• **DATA SHOWN**
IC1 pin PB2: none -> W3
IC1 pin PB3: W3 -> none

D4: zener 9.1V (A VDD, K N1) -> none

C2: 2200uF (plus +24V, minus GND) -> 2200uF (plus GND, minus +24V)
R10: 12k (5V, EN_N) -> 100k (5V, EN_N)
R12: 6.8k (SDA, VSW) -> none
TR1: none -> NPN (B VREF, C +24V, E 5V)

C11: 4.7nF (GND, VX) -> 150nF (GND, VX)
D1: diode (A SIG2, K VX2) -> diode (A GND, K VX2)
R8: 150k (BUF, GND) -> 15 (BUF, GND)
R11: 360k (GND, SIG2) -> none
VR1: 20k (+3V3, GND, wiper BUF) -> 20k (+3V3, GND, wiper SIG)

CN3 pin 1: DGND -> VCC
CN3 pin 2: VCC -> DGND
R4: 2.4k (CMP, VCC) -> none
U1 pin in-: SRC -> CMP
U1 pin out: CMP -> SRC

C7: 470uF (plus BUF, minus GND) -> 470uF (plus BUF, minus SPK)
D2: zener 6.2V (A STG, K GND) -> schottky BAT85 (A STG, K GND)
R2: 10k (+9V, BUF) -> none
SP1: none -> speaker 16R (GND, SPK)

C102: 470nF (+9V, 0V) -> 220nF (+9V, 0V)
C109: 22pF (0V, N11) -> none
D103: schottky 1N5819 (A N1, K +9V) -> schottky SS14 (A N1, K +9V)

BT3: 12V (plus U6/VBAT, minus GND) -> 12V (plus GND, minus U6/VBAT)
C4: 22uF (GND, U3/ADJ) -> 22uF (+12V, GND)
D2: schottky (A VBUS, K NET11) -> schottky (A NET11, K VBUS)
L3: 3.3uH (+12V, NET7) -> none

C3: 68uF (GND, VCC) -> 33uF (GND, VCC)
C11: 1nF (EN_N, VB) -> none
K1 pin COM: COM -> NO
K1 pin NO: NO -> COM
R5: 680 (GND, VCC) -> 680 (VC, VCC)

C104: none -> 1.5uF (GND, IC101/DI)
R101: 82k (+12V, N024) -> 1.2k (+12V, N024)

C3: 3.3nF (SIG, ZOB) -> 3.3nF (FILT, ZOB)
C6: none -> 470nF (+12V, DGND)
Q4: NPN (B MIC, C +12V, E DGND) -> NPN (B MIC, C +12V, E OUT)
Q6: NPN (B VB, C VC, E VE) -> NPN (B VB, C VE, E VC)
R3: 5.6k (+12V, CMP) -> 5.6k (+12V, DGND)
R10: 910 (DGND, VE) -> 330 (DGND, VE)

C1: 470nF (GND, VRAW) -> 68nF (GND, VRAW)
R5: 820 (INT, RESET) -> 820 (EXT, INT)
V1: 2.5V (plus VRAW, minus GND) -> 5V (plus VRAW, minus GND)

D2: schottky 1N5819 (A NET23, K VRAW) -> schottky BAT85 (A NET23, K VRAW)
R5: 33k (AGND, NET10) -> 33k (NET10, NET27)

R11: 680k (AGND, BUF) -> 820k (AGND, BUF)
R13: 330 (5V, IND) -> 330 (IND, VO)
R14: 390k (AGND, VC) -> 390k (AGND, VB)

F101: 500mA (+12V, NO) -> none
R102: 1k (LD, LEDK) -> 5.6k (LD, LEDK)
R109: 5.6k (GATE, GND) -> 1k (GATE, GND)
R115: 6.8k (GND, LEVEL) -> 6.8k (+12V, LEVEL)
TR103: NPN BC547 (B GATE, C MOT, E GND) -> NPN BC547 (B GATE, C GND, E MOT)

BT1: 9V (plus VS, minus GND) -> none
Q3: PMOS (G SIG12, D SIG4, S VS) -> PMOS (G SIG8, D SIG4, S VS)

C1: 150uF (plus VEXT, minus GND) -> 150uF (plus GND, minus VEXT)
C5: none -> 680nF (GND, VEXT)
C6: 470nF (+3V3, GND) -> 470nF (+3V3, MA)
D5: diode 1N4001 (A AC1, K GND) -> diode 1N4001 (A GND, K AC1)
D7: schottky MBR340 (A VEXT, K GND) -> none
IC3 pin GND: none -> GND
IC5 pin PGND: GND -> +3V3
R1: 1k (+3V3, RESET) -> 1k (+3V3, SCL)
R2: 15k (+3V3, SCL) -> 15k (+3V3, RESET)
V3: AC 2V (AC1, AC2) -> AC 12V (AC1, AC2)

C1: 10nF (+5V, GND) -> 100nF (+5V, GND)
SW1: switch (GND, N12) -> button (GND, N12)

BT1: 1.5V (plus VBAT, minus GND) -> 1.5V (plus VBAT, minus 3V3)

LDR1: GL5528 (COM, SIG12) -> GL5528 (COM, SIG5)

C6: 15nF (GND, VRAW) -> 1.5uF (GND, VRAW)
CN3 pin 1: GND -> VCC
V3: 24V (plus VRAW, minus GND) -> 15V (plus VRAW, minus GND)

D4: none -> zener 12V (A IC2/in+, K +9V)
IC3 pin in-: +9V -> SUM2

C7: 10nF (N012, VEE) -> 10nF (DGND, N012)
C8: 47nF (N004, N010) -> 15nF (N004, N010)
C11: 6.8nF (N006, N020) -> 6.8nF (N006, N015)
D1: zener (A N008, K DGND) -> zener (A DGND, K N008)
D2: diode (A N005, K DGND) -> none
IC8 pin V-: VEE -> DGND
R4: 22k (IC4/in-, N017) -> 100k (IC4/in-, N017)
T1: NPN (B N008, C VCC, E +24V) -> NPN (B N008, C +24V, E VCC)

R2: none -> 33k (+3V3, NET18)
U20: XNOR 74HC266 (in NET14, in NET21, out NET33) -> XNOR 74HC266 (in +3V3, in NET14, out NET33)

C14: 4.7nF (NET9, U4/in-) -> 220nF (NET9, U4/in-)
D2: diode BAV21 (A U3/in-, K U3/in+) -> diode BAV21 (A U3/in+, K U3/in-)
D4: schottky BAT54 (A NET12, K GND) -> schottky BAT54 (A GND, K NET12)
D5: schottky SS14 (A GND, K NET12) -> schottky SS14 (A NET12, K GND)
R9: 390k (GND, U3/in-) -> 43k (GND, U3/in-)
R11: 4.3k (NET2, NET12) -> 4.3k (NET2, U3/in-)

• **EXERCISE DIRECTIONS**
Write out every line of the records exactly.

• **SOLVED EXERCISE**
IC1 pin PB2: none -> W3
IC1 pin PB3: W3 -> none

D4: zener 9.1V (A VDD, K N1) -> none

C2: 2200uF (plus +24V, minus GND) -> 2200uF (plus GND, minus +24V)
R10: 12k (5V, EN_N) -> 100k (5V, EN_N)
R12: 6.8k (SDA, VSW) -> none
TR1: none -> NPN (B VREF, C +24V, E 5V)

C11: 4.7nF (GND, VX) -> 150nF (GND, VX)
D1: diode (A SIG2, K VX2) -> diode (A GND, K VX2)
R8: 150k (BUF, GND) -> 15 (BUF, GND)
R11: 360k (GND, SIG2) -> none
VR1: 20k (+3V3, GND, wiper BUF) -> 20k (+3V3, GND, wiper SIG)

CN3 pin 1: DGND -> VCC
CN3 pin 2: VCC -> DGND
R4: 2.4k (CMP, VCC) -> none
U1 pin in-: SRC -> CMP
U1 pin out: CMP -> SRC

C7: 470uF (plus BUF, minus GND) -> 470uF (plus BUF, minus SPK)
D2: zener 6.2V (A STG, K GND) -> schottky BAT85 (A STG, K GND)
R2: 10k (+9V, BUF) -> none
SP1: none -> speaker 16R (GND, SPK)

C102: 470nF (+9V, 0V) -> 220nF (+9V, 0V)
C109: 22pF (0V, N11) -> none
D103: schottky 1N5819 (A N1, K +9V) -> schottky SS14 (A N1, K +9V)

BT3: 12V (plus U6/VBAT, minus GND) -> 12V (plus GND, minus U6/VBAT)
C4: 22uF (GND, U3/ADJ) -> 22uF (+12V, GND)
D2: schottky (A VBUS, K NET11) -> schottky (A NET11, K VBUS)
L3: 3.3uH (+12V, NET7) -> none

C3: 68uF (GND, VCC) -> 33uF (GND, VCC)
C11: 1nF (EN_N, VB) -> none
K1 pin COM: COM -> NO
K1 pin NO: NO -> COM
R5: 680 (GND, VCC) -> 680 (VC, VCC)

C104: none -> 1.5uF (GND, IC101/DI)
R101: 82k (+12V, N024) -> 1.2k (+12V, N024)

C3: 3.3nF (SIG, ZOB) -> 3.3nF (FILT, ZOB)
C6: none -> 470nF (+12V, DGND)
Q4: NPN (B MIC, C +12V, E DGND) -> NPN (B MIC, C +12V, E OUT)
Q6: NPN (B VB, C VC, E VE) -> NPN (B VB, C VE, E VC)
R3: 5.6k (+12V, CMP) -> 5.6k (+12V, DGND)
R10: 910 (DGND, VE) -> 330 (DGND, VE)

C1: 470nF (GND, VRAW) -> 68nF (GND, VRAW)
R5: 820 (INT, RESET) -> 820 (EXT, INT)
V1: 2.5V (plus VRAW, minus GND) -> 5V (plus VRAW, minus GND)

D2: schottky 1N5819 (A NET23, K VRAW) -> schottky BAT85 (A NET23, K VRAW)
R5: 33k (AGND, NET10) -> 33k (NET10, NET27)

R11: 680k (AGND, BUF) -> 820k (AGND, BUF)
R13: 330 (5V, IND) -> 330 (IND, VO)
R14: 390k (AGND, VC) -> 390k (AGND, VB)

F101: 500mA (+12V, NO) -> none
R102: 1k (LD, LEDK) -> 5.6k (LD, LEDK)
R109: 5.6k (GATE, GND) -> 1k (GATE, GND)
R115: 6.8k (GND, LEVEL) -> 6.8k (+12V, LEVEL)
TR103: NPN BC547 (B GATE, C MOT, E GND) -> NPN BC547 (B GATE, C GND, E MOT)

BT1: 9V (plus VS, minus GND) -> none
Q3: PMOS (G SIG12, D SIG4, S VS) -> PMOS (G SIG8, D SIG4, S VS)

C1: 150uF (plus VEXT, minus GND) -> 150uF (plus GND, minus VEXT)
C5: none -> 680nF (GND, VEXT)
C6: 470nF (+3V3, GND) -> 470nF (+3V3, MA)
D5: diode 1N4001 (A AC1, K GND) -> diode 1N4001 (A GND, K AC1)
D7: schottky MBR340 (A VEXT, K GND) -> none
IC3 pin GND: none -> GND
IC5 pin PGND: GND -> +3V3
R1: 1k (+3V3, RESET) -> 1k (+3V3, SCL)
R2: 15k (+3V3, SCL) -> 15k (+3V3, RESET)
V3: AC 2V (AC1, AC2) -> AC 12V (AC1, AC2)

C1: 10nF (+5V, GND) -> 100nF (+5V, GND)
SW1: switch (GND, N12) -> button (GND, N12)

BT1: 1.5V (plus VBAT, minus GND) -> 1.5V (plus VBAT, minus 3V3)

LDR1: GL5528 (COM, SIG12) -> GL5528 (COM, SIG5)

C6: 15nF (GND, VRAW) -> 1.5uF (GND, VRAW)
CN3 pin 1: GND -> VCC
V3: 24V (plus VRAW, minus GND) -> 15V (plus VRAW, minus GND)

D4: none -> zener 12V (A IC2/in+, K +9V)
IC3 pin in-: +9V -> SUM2

C7: 10nF (N012, VEE) -> 10nF (DGND, N012)
C8: 47nF (N004, N010) -> 15nF (N004, N010)
C11: 6.8nF (N006, N020) -> 6.8nF (N006, N015)
D1: zener (A N008, K DGND) -> zener (A DGND, K N008)
D2: diode (A N005, K DGND) -> none
IC8 pin V-: VEE -> DGND
R4: 22k (IC4/in-, N017) -> 100k (IC4/in-, N017)
T1: NPN (B N008, C VCC, E +24V) -> NPN (B N008, C +24V, E VCC)

R2: none -> 33k (+3V3, NET18)
U20: XNOR 74HC266 (in NET14, in NET21, out NET33) -> XNOR 74HC266 (in +3V3, in NET14, out NET33)

C14: 4.7nF (NET9, U4/in-) -> 220nF (NET9, U4/in-)
D2: diode BAV21 (A U3/in-, K U3/in+) -> diode BAV21 (A U3/in+, K U3/in-)
D4: schottky BAT54 (A NET12, K GND) -> schottky BAT54 (A GND, K NET12)
D5: schottky SS14 (A GND, K NET12) -> schottky SS14 (A NET12, K GND)
R9: 390k (GND, U3/in-) -> 43k (GND, U3/in-)
R11: 4.3k (NET2, NET12) -> 4.3k (NET2, U3/in-)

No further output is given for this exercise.